- Exercise objective:
Copy out all of the data word for word. Omit every picture.

- Dataset excerpt:

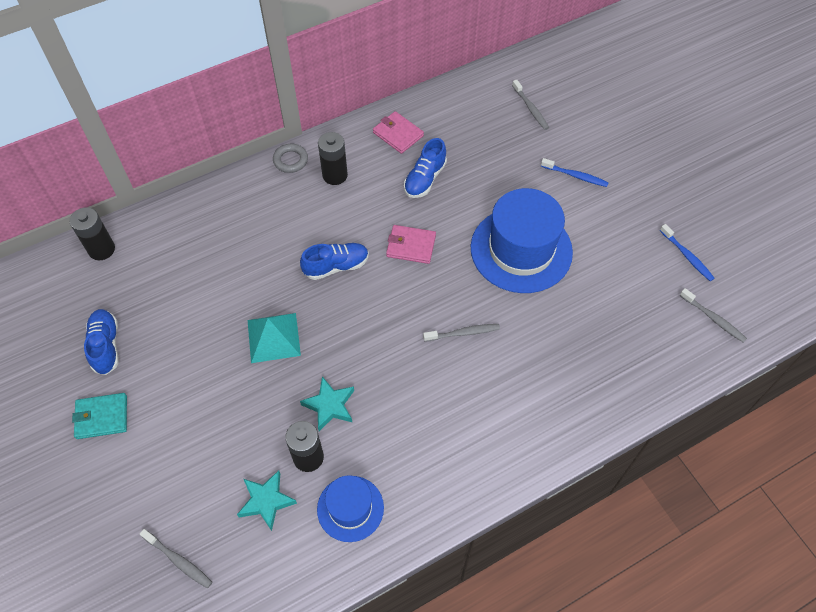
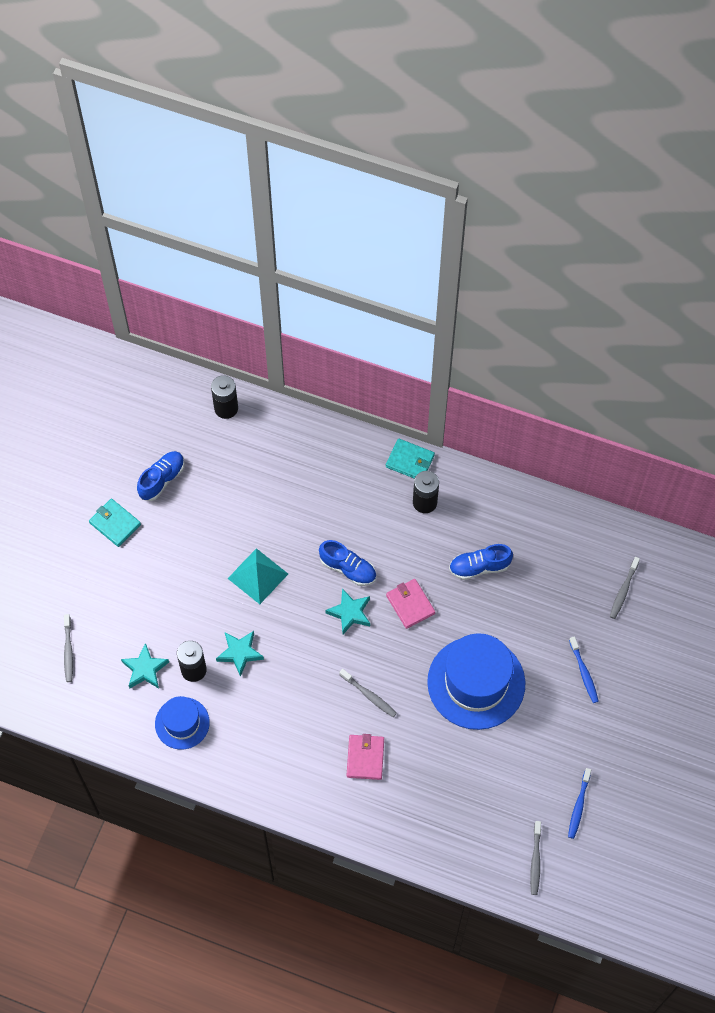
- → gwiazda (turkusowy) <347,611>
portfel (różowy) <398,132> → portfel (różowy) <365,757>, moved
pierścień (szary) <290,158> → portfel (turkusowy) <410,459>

- Completed exercise:
- → gwiazda (turkusowy) <347,611>
portfel (różowy) <398,132> → portfel (różowy) <365,757>, moved
pierścień (szary) <290,158> → portfel (turkusowy) <410,459>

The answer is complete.